When you find the word "truck" in a line of the entries, please copy the whole line.

+++ Working data

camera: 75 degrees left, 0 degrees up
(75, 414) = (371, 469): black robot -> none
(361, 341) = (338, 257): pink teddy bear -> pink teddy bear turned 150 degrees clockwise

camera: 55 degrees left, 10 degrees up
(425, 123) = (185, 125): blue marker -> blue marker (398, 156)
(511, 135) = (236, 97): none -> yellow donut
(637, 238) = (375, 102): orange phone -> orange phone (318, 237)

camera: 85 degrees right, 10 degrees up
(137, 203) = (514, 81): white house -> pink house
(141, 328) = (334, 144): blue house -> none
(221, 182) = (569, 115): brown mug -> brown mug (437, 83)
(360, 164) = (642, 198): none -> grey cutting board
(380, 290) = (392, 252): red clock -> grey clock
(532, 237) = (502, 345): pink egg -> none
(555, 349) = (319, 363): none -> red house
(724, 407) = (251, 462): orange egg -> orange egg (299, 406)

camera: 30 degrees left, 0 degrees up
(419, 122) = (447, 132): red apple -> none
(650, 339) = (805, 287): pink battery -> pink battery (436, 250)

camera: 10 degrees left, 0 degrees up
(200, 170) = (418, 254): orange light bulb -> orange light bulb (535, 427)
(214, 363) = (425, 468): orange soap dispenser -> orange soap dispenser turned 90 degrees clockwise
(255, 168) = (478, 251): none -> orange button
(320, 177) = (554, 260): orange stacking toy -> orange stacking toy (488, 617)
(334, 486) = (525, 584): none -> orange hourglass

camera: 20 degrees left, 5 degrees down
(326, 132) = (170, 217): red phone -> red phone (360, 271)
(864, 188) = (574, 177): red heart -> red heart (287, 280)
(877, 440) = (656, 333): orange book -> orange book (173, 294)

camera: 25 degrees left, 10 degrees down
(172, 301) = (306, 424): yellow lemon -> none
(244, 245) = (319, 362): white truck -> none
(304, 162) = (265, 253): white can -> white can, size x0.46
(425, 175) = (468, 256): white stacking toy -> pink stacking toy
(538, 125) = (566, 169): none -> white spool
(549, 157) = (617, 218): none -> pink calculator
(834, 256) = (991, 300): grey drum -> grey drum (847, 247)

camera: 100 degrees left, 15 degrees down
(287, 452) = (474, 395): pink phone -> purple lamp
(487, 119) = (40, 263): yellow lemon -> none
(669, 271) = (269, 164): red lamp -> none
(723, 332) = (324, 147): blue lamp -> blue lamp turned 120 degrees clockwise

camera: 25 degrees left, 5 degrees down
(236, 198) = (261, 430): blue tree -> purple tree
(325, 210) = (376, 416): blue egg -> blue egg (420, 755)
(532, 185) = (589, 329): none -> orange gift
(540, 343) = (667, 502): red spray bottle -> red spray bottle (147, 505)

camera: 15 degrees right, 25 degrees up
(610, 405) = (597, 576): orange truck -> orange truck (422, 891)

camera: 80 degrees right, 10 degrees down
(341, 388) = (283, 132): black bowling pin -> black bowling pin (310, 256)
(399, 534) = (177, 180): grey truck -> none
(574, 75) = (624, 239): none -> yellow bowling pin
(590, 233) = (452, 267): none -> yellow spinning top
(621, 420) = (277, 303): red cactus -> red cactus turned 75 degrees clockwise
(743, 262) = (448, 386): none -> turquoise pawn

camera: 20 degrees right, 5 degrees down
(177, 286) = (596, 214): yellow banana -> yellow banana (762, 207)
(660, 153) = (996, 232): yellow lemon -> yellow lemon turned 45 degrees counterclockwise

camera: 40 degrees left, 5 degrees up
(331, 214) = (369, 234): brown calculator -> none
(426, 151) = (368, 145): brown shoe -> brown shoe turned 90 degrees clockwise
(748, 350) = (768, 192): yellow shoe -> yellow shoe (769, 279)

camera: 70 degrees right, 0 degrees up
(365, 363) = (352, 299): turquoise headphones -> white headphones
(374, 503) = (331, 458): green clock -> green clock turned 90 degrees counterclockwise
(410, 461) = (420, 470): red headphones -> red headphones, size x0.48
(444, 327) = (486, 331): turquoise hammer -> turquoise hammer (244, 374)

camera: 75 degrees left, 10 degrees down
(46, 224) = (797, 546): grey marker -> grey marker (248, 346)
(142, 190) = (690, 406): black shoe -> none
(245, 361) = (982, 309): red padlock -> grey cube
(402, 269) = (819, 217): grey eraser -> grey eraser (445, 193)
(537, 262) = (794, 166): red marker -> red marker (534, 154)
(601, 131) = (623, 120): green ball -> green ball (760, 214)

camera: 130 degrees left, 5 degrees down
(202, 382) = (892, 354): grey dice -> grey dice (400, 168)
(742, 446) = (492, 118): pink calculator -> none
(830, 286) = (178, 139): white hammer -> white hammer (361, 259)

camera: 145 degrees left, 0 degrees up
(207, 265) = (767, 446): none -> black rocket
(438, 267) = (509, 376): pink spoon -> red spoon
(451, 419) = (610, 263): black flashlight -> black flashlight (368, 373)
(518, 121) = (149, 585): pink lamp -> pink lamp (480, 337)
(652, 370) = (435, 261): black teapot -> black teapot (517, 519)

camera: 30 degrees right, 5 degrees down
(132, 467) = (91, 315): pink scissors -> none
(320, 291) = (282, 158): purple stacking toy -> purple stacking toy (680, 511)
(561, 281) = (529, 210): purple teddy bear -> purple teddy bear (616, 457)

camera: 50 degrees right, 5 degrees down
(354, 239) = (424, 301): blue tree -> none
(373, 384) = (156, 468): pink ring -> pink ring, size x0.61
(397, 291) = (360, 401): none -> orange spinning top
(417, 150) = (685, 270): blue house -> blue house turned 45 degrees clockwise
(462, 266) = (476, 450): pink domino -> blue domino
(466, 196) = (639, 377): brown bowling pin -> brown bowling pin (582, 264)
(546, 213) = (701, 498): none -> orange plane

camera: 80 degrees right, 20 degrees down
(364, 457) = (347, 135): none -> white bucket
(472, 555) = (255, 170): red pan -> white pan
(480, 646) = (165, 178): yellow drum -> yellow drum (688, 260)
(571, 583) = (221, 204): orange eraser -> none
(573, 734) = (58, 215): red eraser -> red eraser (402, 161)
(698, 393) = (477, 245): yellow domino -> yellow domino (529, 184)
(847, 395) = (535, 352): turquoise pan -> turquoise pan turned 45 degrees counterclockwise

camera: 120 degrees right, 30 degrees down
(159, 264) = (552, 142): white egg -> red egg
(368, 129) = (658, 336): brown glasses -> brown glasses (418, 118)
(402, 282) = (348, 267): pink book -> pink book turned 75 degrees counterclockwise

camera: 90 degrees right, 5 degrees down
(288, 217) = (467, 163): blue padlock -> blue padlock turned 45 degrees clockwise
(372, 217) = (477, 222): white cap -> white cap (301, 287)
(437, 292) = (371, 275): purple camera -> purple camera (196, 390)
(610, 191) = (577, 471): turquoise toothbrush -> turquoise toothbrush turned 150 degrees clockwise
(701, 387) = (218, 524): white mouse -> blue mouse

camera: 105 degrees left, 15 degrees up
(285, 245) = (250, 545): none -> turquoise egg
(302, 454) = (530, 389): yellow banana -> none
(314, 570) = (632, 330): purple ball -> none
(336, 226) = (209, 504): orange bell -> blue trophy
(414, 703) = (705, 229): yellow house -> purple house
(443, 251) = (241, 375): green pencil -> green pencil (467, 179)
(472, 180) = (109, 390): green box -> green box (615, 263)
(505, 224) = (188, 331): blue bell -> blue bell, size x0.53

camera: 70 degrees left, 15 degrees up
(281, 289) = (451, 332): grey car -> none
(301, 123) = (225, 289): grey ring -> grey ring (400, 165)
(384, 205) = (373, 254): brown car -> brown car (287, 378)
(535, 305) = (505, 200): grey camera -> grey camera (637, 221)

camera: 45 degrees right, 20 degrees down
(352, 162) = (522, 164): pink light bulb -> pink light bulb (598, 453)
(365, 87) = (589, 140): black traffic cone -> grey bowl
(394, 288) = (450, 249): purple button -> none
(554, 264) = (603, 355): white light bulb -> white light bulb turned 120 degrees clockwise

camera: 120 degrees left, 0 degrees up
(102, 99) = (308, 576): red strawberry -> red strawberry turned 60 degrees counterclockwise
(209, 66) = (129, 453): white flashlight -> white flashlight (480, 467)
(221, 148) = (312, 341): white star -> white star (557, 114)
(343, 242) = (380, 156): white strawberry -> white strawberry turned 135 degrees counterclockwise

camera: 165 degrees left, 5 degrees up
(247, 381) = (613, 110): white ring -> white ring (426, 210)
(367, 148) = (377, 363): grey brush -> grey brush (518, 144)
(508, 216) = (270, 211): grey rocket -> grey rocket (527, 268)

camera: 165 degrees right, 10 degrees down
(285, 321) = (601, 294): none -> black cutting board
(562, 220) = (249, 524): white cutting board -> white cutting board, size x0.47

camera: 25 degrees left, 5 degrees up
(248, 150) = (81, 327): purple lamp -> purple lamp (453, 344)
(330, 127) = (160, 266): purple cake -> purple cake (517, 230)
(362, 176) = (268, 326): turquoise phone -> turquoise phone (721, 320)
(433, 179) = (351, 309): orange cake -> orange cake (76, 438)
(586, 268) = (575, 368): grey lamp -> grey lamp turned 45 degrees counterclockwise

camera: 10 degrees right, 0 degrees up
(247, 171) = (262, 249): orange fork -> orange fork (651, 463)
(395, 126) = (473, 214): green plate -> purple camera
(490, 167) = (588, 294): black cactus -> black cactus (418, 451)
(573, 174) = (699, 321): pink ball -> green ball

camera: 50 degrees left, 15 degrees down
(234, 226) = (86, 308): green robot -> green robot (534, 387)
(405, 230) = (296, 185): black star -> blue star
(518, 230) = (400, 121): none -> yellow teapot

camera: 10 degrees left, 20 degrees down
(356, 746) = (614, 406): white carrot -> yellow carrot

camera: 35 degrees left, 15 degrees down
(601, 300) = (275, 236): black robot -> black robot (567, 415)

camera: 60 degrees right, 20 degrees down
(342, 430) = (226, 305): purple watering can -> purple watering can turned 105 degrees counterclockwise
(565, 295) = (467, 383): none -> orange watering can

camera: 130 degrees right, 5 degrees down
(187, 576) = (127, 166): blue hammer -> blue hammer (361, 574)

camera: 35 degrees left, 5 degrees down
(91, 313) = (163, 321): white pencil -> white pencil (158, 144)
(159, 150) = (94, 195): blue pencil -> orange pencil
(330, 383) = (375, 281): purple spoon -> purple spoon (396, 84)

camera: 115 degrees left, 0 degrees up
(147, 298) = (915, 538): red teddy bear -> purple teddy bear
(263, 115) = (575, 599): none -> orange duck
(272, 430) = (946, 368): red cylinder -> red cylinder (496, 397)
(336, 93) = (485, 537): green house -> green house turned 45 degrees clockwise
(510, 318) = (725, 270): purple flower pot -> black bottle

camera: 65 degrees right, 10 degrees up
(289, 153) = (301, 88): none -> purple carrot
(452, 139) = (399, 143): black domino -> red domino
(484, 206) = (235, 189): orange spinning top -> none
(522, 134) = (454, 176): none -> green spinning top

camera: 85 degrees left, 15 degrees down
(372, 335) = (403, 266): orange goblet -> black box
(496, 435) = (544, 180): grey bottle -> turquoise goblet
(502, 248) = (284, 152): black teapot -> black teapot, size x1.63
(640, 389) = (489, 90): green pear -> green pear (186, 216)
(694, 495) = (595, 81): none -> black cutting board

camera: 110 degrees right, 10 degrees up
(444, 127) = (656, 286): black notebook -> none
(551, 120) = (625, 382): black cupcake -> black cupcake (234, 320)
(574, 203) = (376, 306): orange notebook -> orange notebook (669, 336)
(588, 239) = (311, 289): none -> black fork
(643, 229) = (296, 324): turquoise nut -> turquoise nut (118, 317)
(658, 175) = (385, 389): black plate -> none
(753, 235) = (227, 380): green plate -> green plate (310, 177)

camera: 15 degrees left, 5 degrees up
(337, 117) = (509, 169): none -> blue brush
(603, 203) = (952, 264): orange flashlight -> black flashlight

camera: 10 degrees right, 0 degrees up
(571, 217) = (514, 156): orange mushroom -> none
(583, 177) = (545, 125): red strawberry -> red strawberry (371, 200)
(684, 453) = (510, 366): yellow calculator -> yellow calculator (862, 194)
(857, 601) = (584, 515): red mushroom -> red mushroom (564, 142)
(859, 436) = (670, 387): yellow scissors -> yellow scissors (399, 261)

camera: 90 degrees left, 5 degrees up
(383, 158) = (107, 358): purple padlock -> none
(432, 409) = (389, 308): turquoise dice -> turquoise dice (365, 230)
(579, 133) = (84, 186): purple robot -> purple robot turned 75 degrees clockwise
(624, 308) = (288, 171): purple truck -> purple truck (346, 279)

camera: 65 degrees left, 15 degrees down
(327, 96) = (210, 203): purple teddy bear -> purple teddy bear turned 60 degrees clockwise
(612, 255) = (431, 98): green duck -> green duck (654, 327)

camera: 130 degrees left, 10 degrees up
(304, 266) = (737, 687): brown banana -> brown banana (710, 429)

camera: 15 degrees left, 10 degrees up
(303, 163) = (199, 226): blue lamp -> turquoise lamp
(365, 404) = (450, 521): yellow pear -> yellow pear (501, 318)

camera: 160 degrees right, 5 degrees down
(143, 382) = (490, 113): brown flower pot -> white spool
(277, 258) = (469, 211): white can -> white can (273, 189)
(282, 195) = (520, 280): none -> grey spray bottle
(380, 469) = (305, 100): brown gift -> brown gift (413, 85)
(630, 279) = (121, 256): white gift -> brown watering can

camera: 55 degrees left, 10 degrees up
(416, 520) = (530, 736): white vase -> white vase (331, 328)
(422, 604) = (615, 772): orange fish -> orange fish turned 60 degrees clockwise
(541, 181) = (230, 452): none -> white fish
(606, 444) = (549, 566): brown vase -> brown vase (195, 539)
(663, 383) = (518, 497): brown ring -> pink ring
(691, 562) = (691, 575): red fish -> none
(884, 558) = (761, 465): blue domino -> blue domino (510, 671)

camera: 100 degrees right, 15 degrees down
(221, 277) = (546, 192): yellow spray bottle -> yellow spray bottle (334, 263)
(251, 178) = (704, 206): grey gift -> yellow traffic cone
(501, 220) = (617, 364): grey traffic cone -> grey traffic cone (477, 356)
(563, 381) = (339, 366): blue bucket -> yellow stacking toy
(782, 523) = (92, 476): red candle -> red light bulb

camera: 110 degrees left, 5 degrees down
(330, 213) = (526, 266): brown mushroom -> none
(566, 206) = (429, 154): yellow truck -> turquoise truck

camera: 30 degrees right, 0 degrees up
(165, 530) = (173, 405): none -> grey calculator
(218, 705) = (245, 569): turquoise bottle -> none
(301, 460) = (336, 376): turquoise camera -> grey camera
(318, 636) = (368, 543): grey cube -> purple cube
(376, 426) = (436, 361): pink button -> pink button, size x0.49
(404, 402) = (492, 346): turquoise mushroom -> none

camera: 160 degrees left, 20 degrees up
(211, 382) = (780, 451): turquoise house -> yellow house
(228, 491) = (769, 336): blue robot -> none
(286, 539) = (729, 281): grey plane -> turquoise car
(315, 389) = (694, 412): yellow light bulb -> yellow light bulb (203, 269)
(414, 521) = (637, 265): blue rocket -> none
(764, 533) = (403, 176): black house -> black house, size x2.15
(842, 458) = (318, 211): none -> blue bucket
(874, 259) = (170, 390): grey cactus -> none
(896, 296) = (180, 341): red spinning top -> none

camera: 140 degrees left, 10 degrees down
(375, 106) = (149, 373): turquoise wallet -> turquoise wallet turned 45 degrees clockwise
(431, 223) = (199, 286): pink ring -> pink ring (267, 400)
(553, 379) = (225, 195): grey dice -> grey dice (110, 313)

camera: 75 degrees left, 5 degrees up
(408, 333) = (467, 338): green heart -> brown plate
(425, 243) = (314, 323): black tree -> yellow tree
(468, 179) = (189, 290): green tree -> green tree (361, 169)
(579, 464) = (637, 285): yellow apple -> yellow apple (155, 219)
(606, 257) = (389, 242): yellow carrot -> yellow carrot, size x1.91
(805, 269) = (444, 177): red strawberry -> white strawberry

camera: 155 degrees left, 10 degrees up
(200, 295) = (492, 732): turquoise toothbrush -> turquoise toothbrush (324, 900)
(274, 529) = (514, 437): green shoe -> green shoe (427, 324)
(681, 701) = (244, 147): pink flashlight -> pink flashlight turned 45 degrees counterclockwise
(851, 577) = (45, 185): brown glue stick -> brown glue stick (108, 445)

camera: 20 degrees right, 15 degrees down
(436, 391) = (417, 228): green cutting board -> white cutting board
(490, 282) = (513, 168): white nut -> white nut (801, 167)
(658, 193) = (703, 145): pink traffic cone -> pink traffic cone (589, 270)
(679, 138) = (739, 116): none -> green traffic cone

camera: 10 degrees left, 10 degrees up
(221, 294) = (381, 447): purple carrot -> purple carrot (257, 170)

++++++

* Response:
(244, 245) = (319, 362): white truck -> none
(610, 405) = (597, 576): orange truck -> orange truck (422, 891)
(399, 534) = (177, 180): grey truck -> none
(624, 308) = (288, 171): purple truck -> purple truck (346, 279)
(566, 206) = (429, 154): yellow truck -> turquoise truck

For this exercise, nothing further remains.